▸ Assignment
The whole listing should come back exactly as written, except for the pictures.
[[ Data supplied open ]]
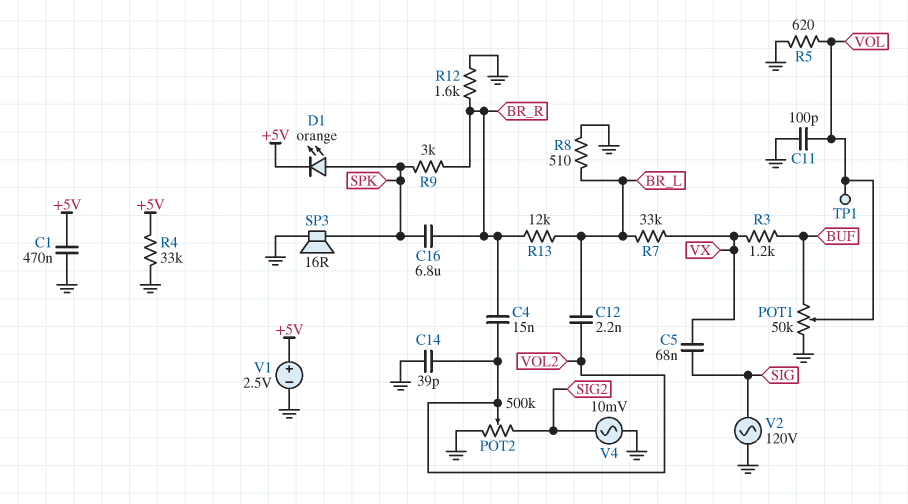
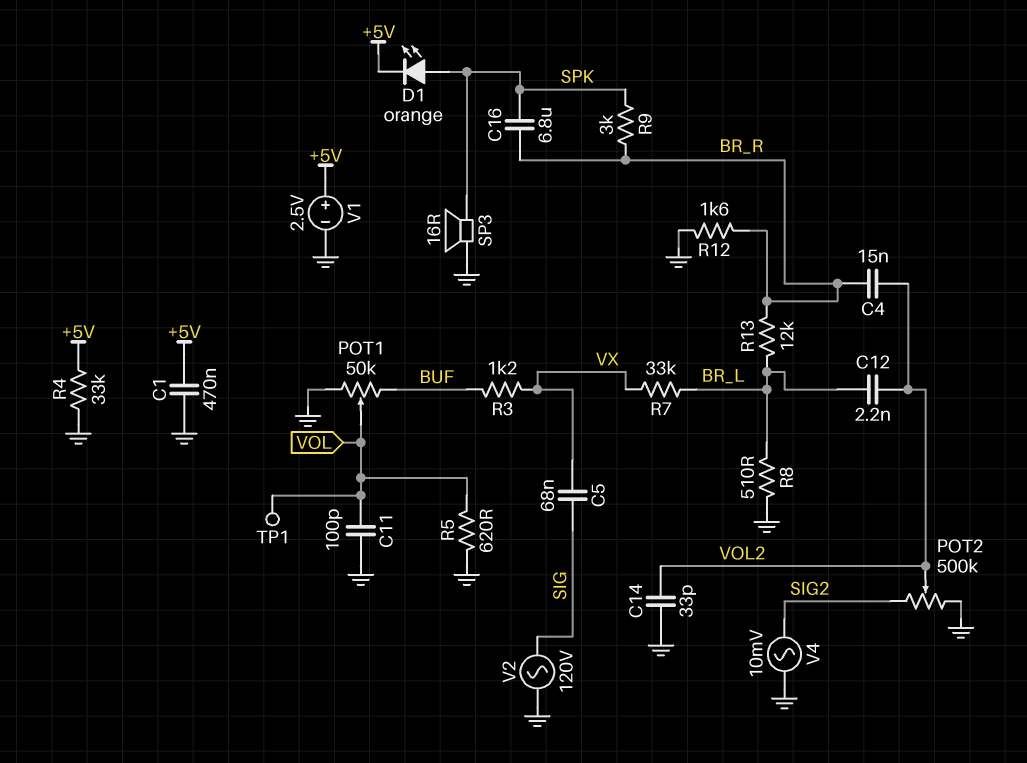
C14: 39pF (GND, VOL2) -> 33pF (GND, VOL2)

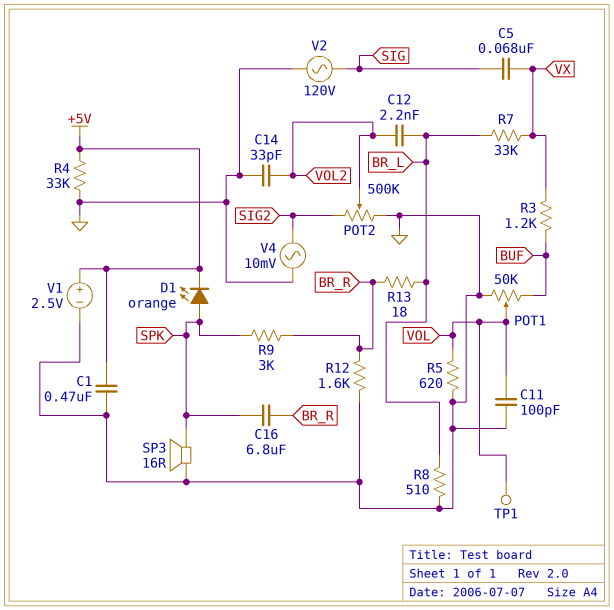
C4: 15nF (BR_R, VOL2) -> none
R13: 12k (BR_L, BR_R) -> 18 (BR_L, BR_R)

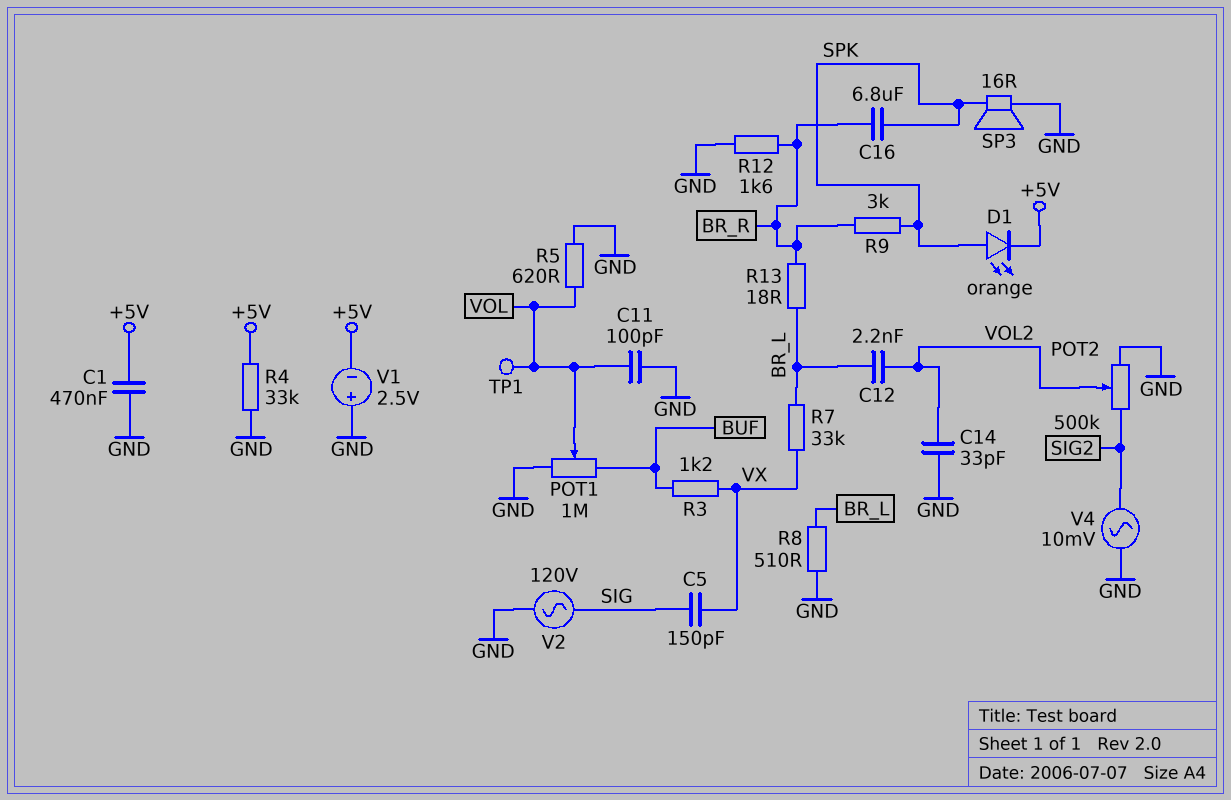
C5: 68nF (SIG, VX) -> 150pF (SIG, VX)
POT1: 50k (BUF, GND, wiper VOL) -> 1M (BUF, GND, wiper VOL)
V1: 2.5V (plus +5V, minus GND) -> 2.5V (plus GND, minus +5V)

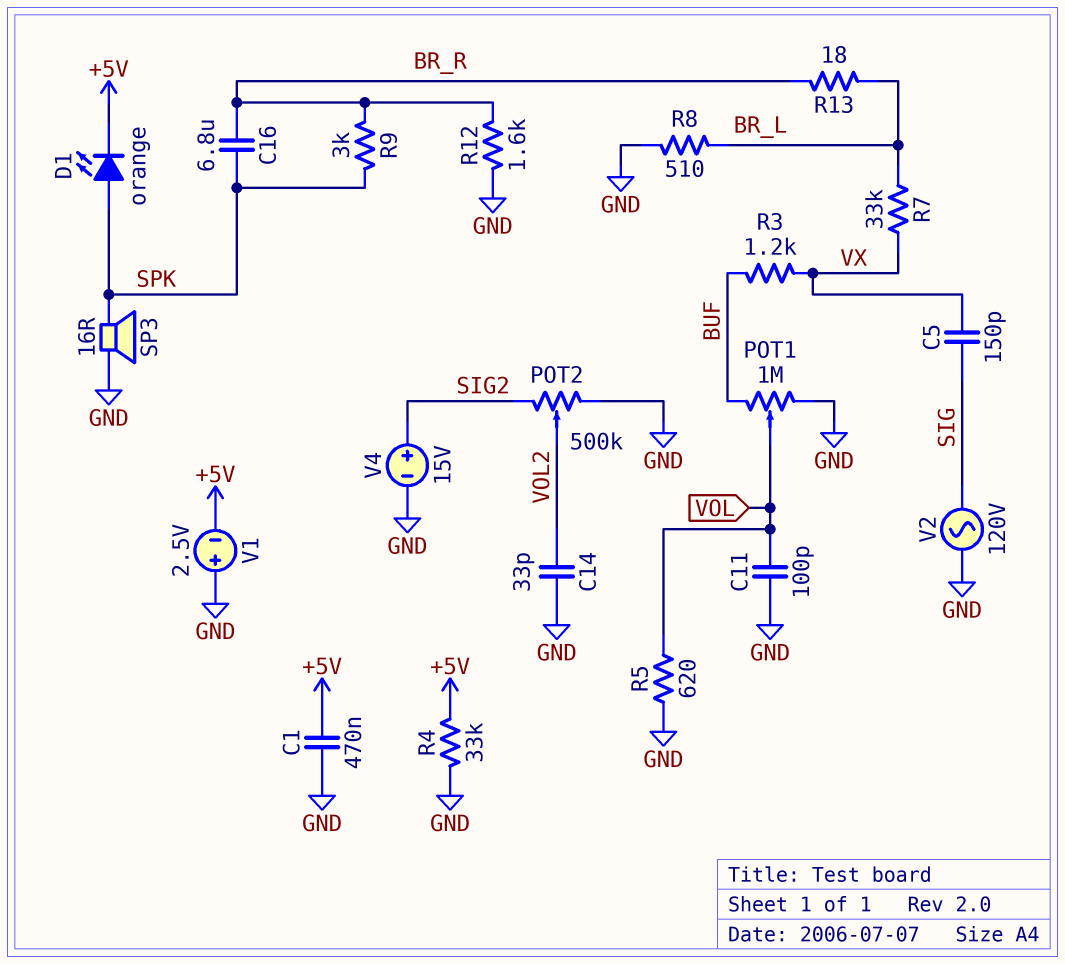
C12: 2.2nF (BR_L, VOL2) -> none
TP1: test point (VOL) -> none
V4: AC 10mV (GND, SIG2) -> 15V (plus SIG2, minus GND)

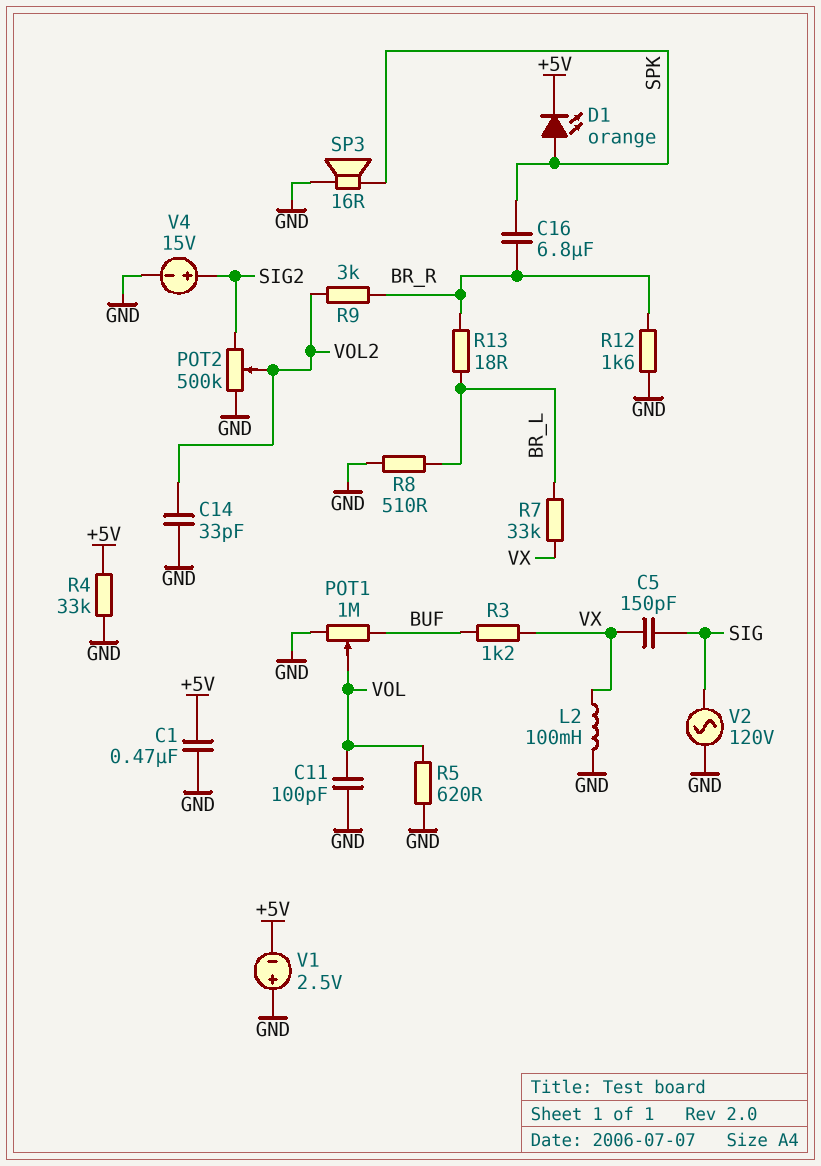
L2: none -> 100mH (GND, VX)
R9: 3k (BR_R, SPK) -> 3k (BR_R, VOL2)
[[ Data supplied closed ]]
▸ Problem solution
C14: 39pF (GND, VOL2) -> 33pF (GND, VOL2)

C4: 15nF (BR_R, VOL2) -> none
R13: 12k (BR_L, BR_R) -> 18 (BR_L, BR_R)

C5: 68nF (SIG, VX) -> 150pF (SIG, VX)
POT1: 50k (BUF, GND, wiper VOL) -> 1M (BUF, GND, wiper VOL)
V1: 2.5V (plus +5V, minus GND) -> 2.5V (plus GND, minus +5V)

C12: 2.2nF (BR_L, VOL2) -> none
TP1: test point (VOL) -> none
V4: AC 10mV (GND, SIG2) -> 15V (plus SIG2, minus GND)

L2: none -> 100mH (GND, VX)
R9: 3k (BR_R, SPK) -> 3k (BR_R, VOL2)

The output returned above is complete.